Top of Data excerpt
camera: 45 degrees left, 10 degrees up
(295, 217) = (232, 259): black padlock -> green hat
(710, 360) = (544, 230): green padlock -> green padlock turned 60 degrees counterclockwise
Bottom of Data excerpt
## Problem to work on
The job here is to find each line above with the word "green" and copy it.

## Final answer
(295, 217) = (232, 259): black padlock -> green hat
(710, 360) = (544, 230): green padlock -> green padlock turned 60 degrees counterclockwise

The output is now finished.